[Start of Attachment]

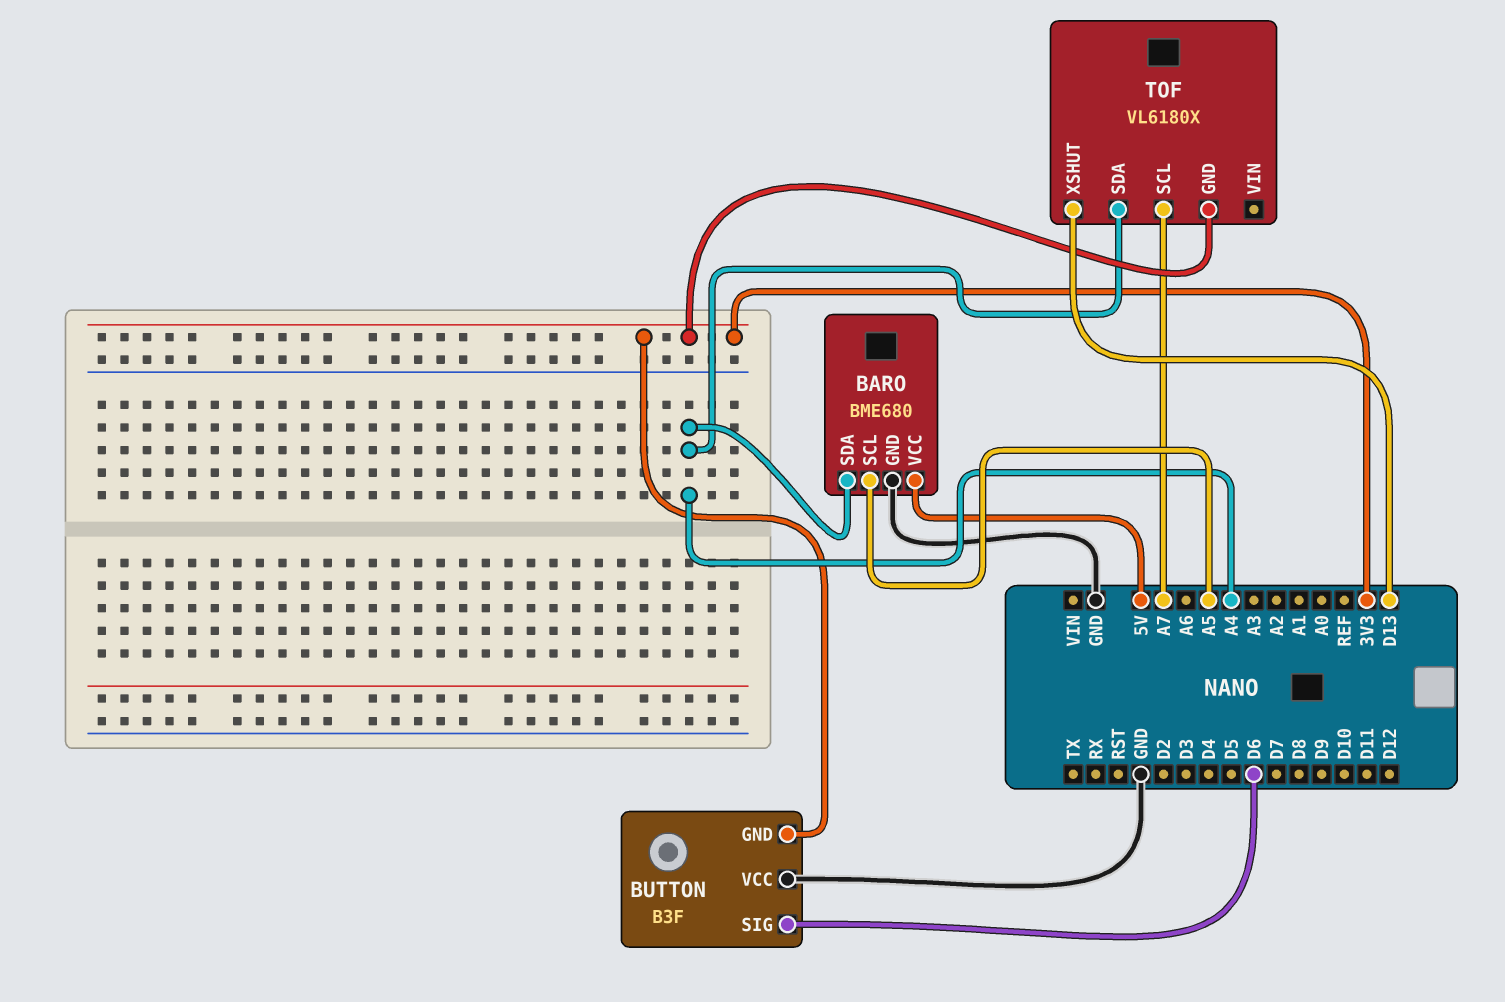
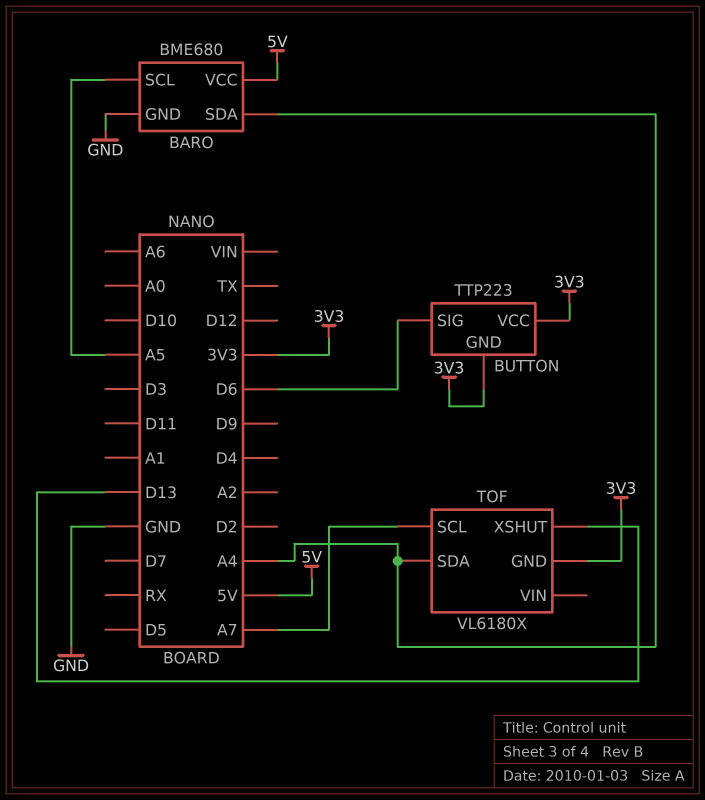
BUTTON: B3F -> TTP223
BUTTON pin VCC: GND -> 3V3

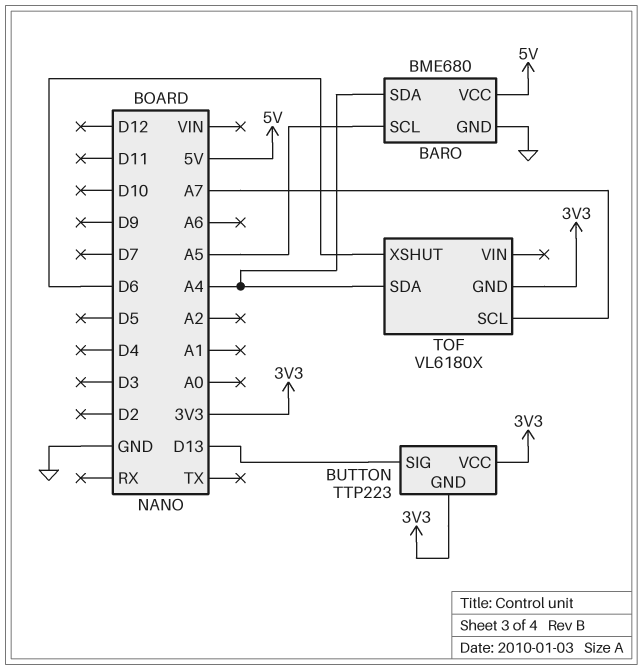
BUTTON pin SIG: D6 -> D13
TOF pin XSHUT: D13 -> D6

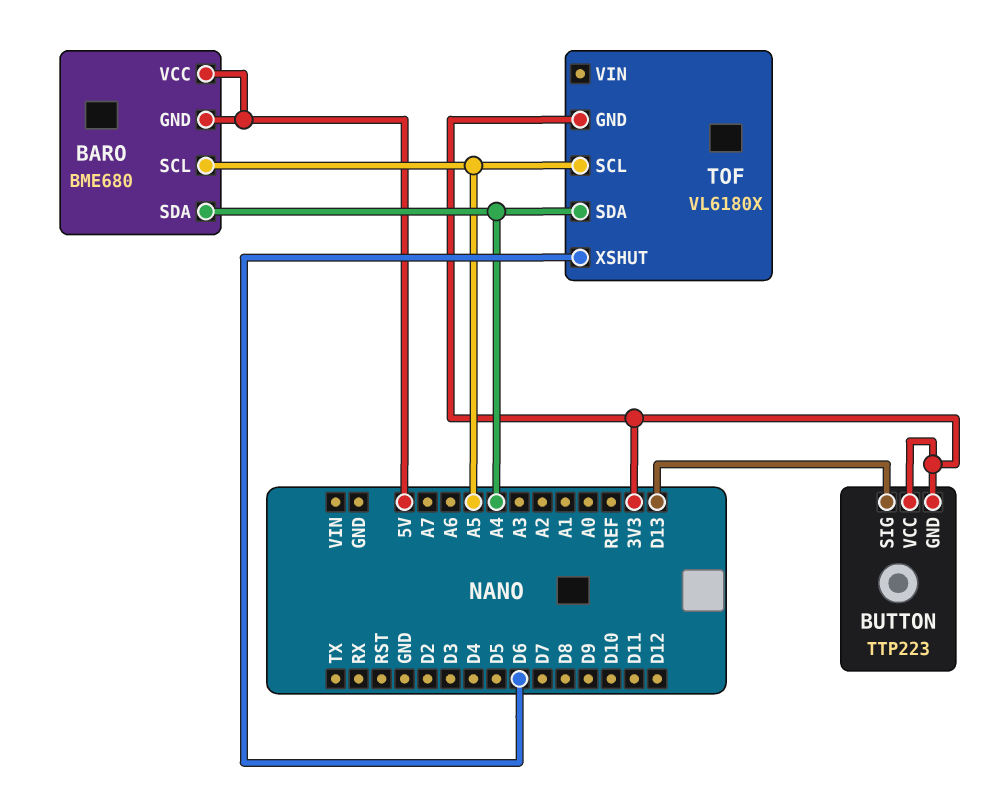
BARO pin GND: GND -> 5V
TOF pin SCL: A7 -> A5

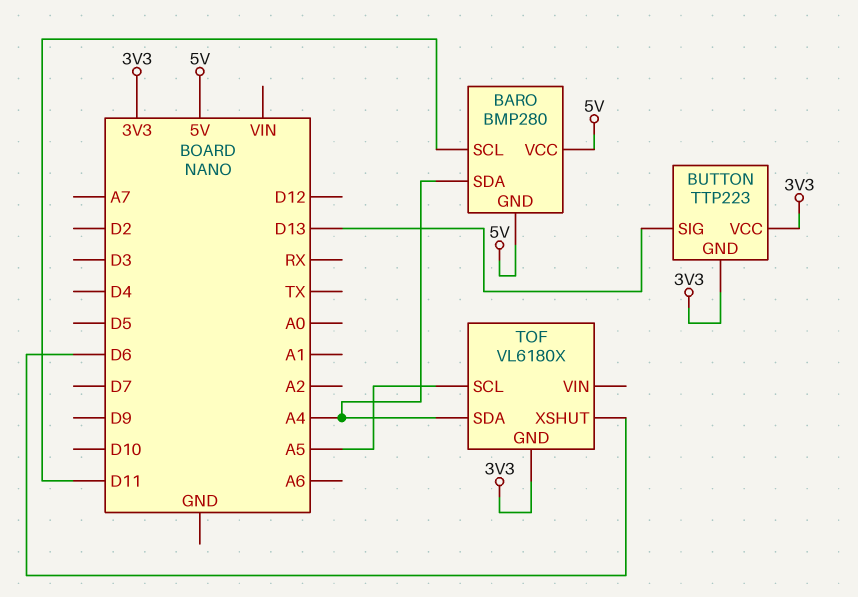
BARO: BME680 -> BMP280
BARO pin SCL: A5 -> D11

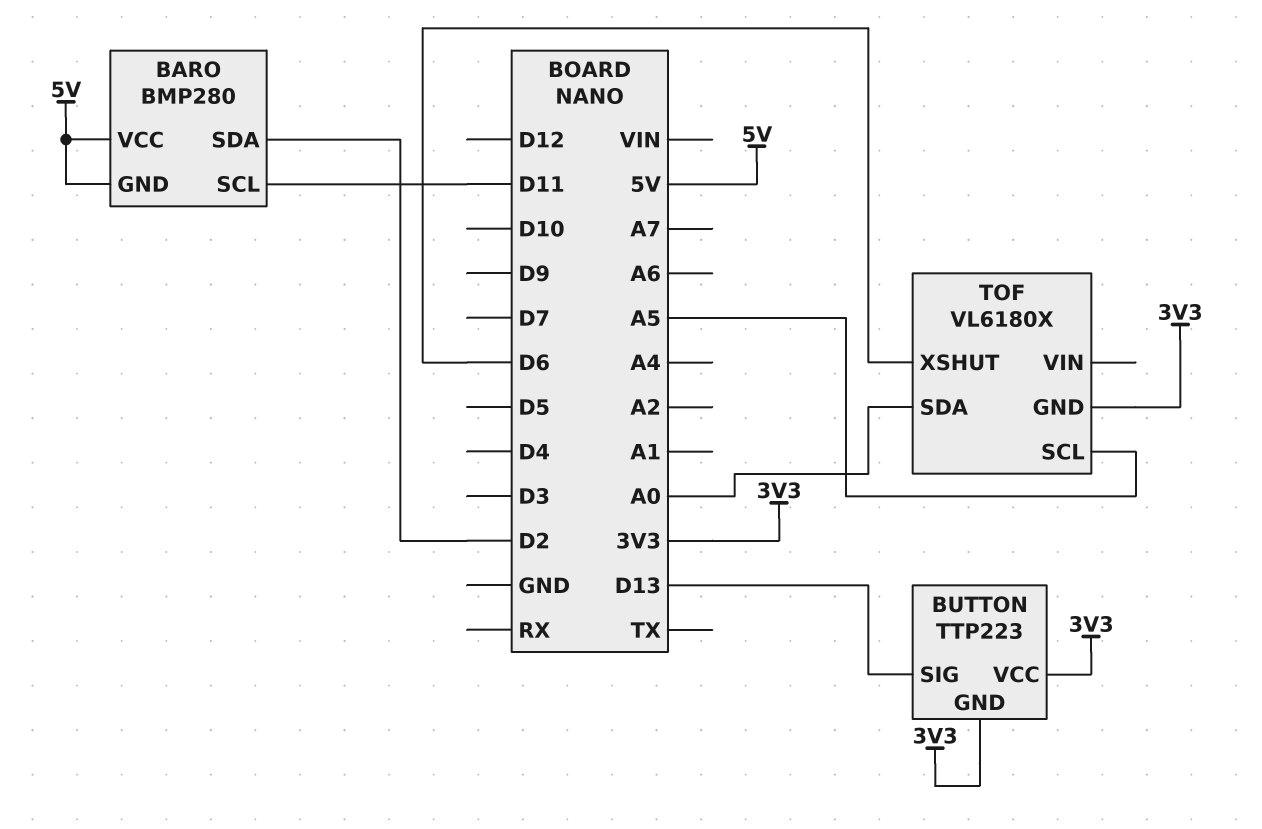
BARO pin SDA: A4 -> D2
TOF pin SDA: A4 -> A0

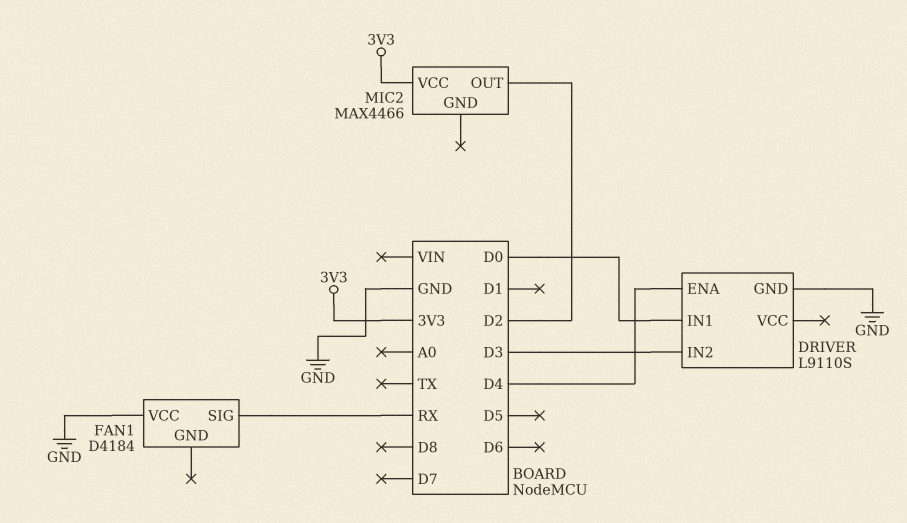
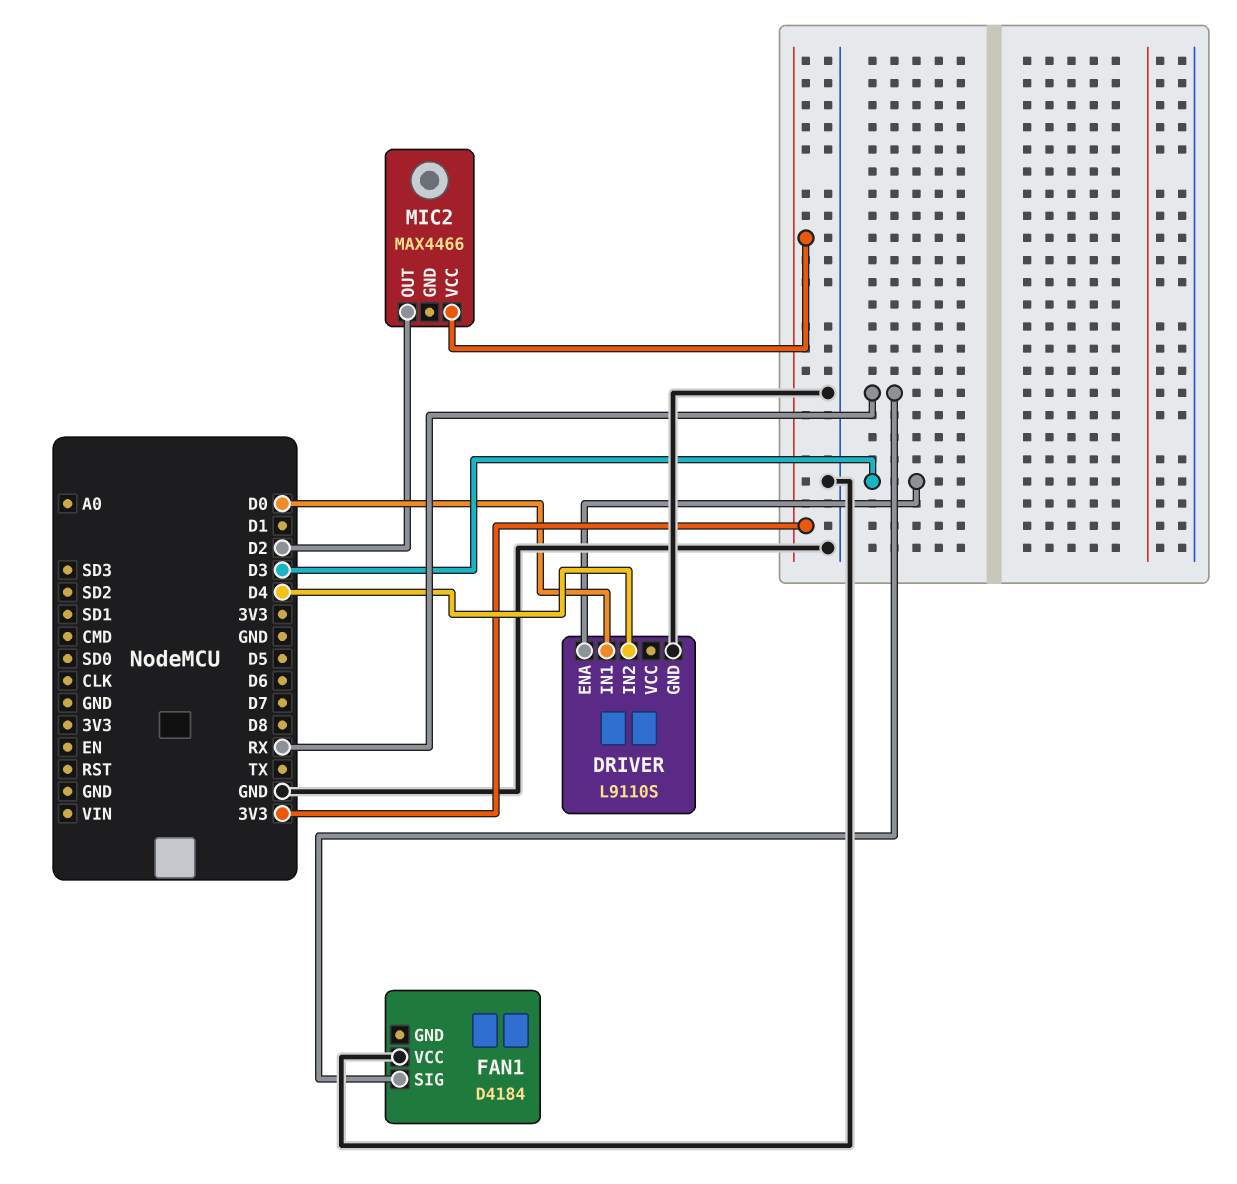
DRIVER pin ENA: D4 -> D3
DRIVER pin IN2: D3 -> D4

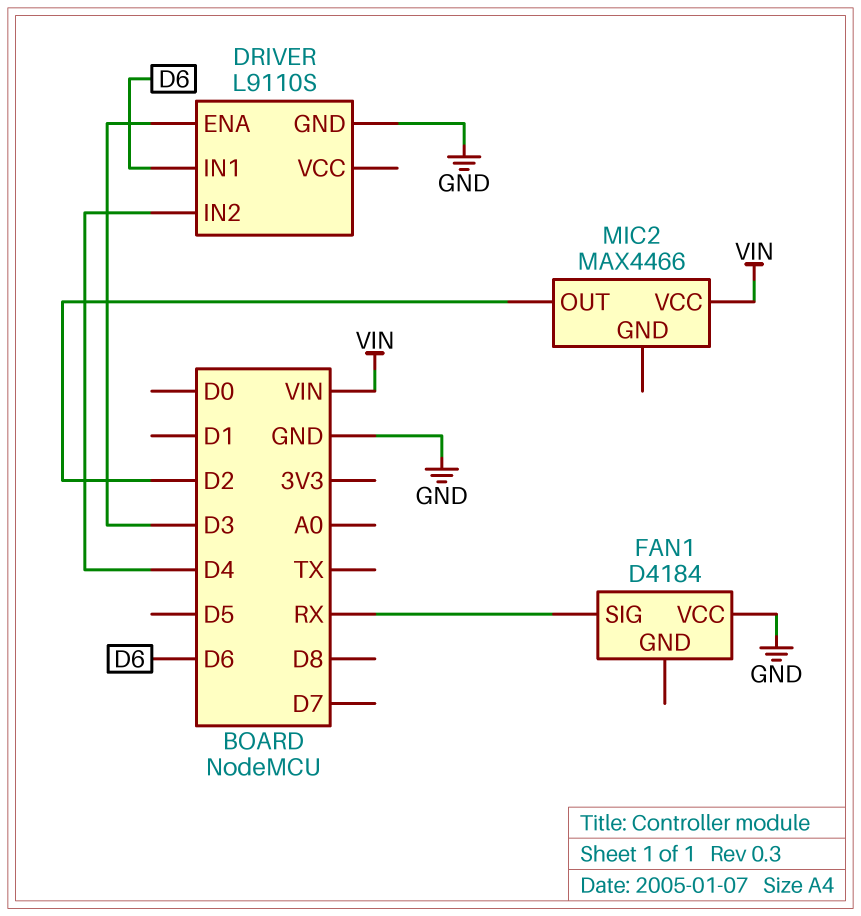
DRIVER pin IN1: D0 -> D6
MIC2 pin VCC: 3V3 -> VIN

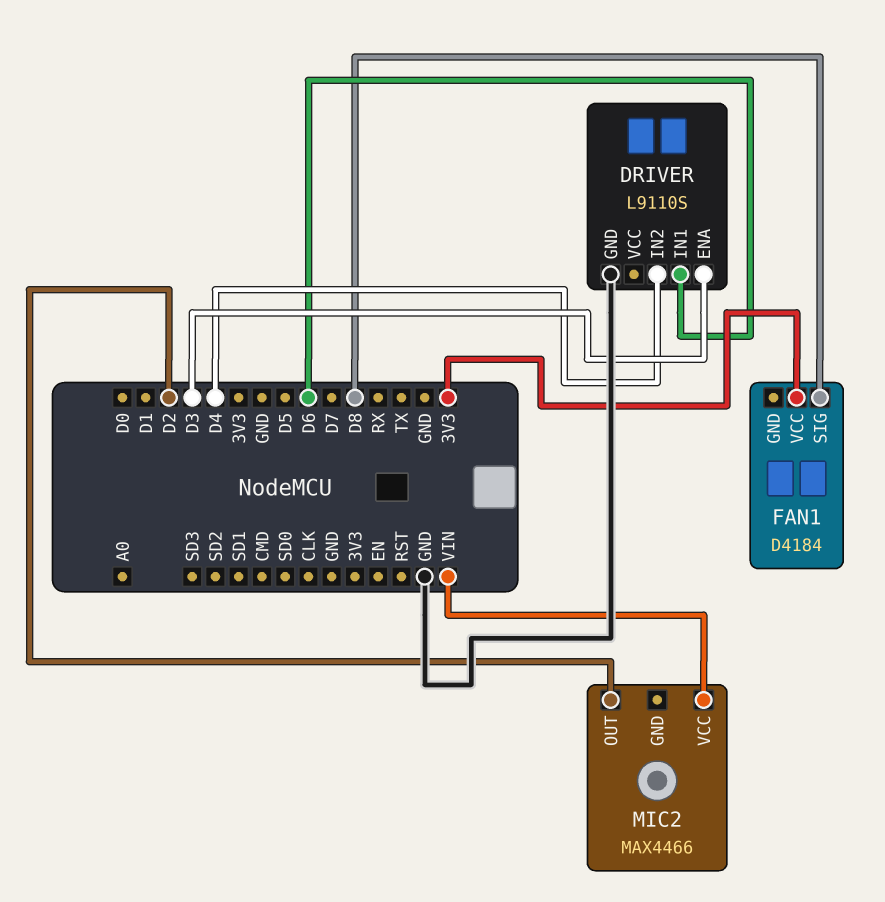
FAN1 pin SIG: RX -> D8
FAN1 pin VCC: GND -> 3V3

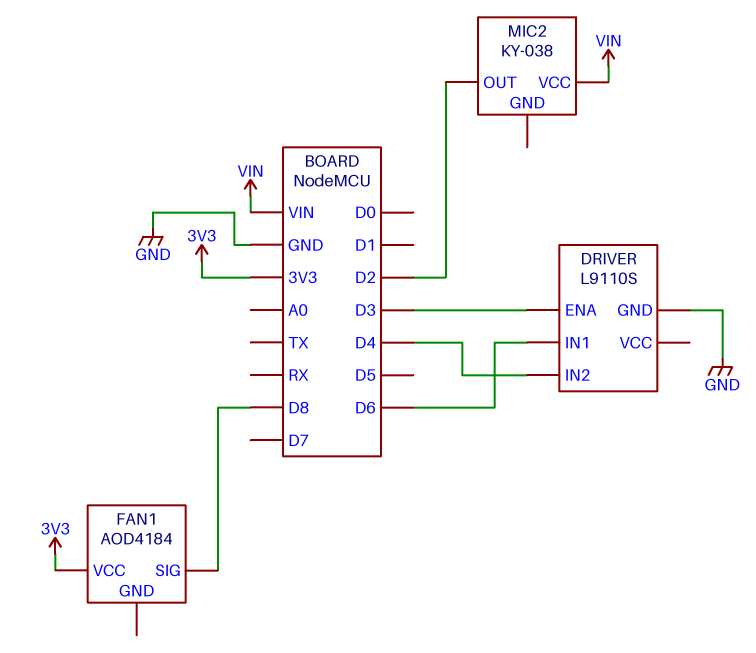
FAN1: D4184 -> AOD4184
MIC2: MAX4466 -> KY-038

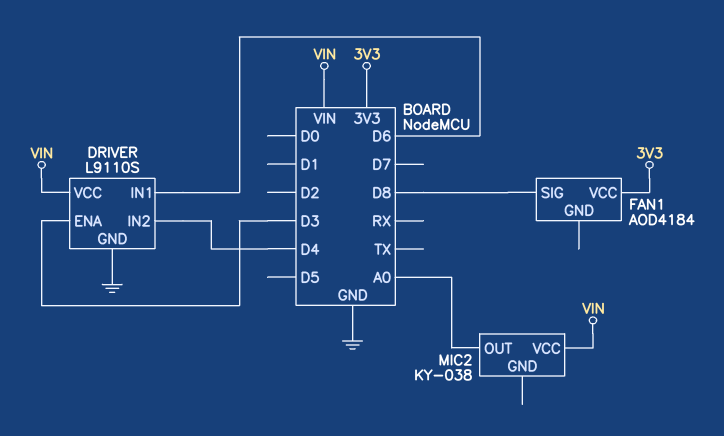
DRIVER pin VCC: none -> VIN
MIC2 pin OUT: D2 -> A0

[End of Attachment]

Wherever the string "BARO" occurs in a line of the listing above, count that line, and report only the total.

4